DATASET ENTRIES START

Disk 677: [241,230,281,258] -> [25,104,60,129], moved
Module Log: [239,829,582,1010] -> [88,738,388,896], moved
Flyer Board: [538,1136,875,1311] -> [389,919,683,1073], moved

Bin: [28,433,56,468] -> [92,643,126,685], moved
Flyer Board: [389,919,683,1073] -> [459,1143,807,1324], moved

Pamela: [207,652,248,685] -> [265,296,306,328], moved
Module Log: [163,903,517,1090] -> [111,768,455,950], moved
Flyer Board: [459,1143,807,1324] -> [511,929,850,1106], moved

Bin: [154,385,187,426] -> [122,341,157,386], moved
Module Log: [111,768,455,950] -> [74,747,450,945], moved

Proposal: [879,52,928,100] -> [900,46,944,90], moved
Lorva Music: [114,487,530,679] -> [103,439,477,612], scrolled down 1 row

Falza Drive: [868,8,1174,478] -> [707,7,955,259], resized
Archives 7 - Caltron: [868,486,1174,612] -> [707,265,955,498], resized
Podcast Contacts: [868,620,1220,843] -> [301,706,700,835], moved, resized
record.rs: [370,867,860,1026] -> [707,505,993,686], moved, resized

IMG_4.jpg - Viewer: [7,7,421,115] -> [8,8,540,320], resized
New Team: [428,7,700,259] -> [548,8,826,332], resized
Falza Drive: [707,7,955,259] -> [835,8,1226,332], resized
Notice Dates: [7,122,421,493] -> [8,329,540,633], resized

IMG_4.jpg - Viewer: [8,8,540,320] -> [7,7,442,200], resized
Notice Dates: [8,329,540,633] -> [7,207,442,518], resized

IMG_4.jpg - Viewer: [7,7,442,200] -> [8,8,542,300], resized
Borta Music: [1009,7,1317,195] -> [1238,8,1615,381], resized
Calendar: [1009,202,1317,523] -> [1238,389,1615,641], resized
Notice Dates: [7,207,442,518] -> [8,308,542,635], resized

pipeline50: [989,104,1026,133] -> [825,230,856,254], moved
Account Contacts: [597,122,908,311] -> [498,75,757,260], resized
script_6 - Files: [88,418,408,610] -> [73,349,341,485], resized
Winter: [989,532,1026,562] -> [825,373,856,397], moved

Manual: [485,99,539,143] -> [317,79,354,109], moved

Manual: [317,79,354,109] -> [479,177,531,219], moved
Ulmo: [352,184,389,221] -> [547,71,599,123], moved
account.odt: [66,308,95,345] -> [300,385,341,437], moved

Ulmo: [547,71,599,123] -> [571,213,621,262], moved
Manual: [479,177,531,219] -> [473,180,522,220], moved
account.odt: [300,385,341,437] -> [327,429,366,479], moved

DATASET ENTRIES END

Could you retype every line of the data exactly?

**REPLY:**
Disk 677: [241,230,281,258] -> [25,104,60,129], moved
Module Log: [239,829,582,1010] -> [88,738,388,896], moved
Flyer Board: [538,1136,875,1311] -> [389,919,683,1073], moved

Bin: [28,433,56,468] -> [92,643,126,685], moved
Flyer Board: [389,919,683,1073] -> [459,1143,807,1324], moved

Pamela: [207,652,248,685] -> [265,296,306,328], moved
Module Log: [163,903,517,1090] -> [111,768,455,950], moved
Flyer Board: [459,1143,807,1324] -> [511,929,850,1106], moved

Bin: [154,385,187,426] -> [122,341,157,386], moved
Module Log: [111,768,455,950] -> [74,747,450,945], moved

Proposal: [879,52,928,100] -> [900,46,944,90], moved
Lorva Music: [114,487,530,679] -> [103,439,477,612], scrolled down 1 row

Falza Drive: [868,8,1174,478] -> [707,7,955,259], resized
Archives 7 - Caltron: [868,486,1174,612] -> [707,265,955,498], resized
Podcast Contacts: [868,620,1220,843] -> [301,706,700,835], moved, resized
record.rs: [370,867,860,1026] -> [707,505,993,686], moved, resized

IMG_4.jpg - Viewer: [7,7,421,115] -> [8,8,540,320], resized
New Team: [428,7,700,259] -> [548,8,826,332], resized
Falza Drive: [707,7,955,259] -> [835,8,1226,332], resized
Notice Dates: [7,122,421,493] -> [8,329,540,633], resized

IMG_4.jpg - Viewer: [8,8,540,320] -> [7,7,442,200], resized
Notice Dates: [8,329,540,633] -> [7,207,442,518], resized

IMG_4.jpg - Viewer: [7,7,442,200] -> [8,8,542,300], resized
Borta Music: [1009,7,1317,195] -> [1238,8,1615,381], resized
Calendar: [1009,202,1317,523] -> [1238,389,1615,641], resized
Notice Dates: [7,207,442,518] -> [8,308,542,635], resized

pipeline50: [989,104,1026,133] -> [825,230,856,254], moved
Account Contacts: [597,122,908,311] -> [498,75,757,260], resized
script_6 - Files: [88,418,408,610] -> [73,349,341,485], resized
Winter: [989,532,1026,562] -> [825,373,856,397], moved

Manual: [485,99,539,143] -> [317,79,354,109], moved

Manual: [317,79,354,109] -> [479,177,531,219], moved
Ulmo: [352,184,389,221] -> [547,71,599,123], moved
account.odt: [66,308,95,345] -> [300,385,341,437], moved

Ulmo: [547,71,599,123] -> [571,213,621,262], moved
Manual: [479,177,531,219] -> [473,180,522,220], moved
account.odt: [300,385,341,437] -> [327,429,366,479], moved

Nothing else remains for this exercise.